■ Records
- - - - -
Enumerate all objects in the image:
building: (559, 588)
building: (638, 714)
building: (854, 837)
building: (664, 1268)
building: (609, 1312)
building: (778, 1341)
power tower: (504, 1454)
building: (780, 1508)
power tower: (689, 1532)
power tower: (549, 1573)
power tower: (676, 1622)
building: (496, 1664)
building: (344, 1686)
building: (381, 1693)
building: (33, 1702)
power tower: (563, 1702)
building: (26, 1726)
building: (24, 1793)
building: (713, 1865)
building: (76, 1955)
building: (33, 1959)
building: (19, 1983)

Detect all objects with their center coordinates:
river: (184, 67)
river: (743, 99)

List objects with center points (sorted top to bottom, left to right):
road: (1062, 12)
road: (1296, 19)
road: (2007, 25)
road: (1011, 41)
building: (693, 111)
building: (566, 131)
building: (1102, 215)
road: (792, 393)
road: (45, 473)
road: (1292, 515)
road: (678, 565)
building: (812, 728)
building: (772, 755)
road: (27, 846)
- - - - -
■ Request
Nothing should be left out when the listing is retyped exactly.

■ Exercise answer
Enumerate all objects in the image:
building: (559, 588)
building: (638, 714)
building: (854, 837)
building: (664, 1268)
building: (609, 1312)
building: (778, 1341)
power tower: (504, 1454)
building: (780, 1508)
power tower: (689, 1532)
power tower: (549, 1573)
power tower: (676, 1622)
building: (496, 1664)
building: (344, 1686)
building: (381, 1693)
building: (33, 1702)
power tower: (563, 1702)
building: (26, 1726)
building: (24, 1793)
building: (713, 1865)
building: (76, 1955)
building: (33, 1959)
building: (19, 1983)

Detect all objects with their center coordinates:
river: (184, 67)
river: (743, 99)

List objects with center points (sorted top to bottom, left to right):
road: (1062, 12)
road: (1296, 19)
road: (2007, 25)
road: (1011, 41)
building: (693, 111)
building: (566, 131)
building: (1102, 215)
road: (792, 393)
road: (45, 473)
road: (1292, 515)
road: (678, 565)
building: (812, 728)
building: (772, 755)
road: (27, 846)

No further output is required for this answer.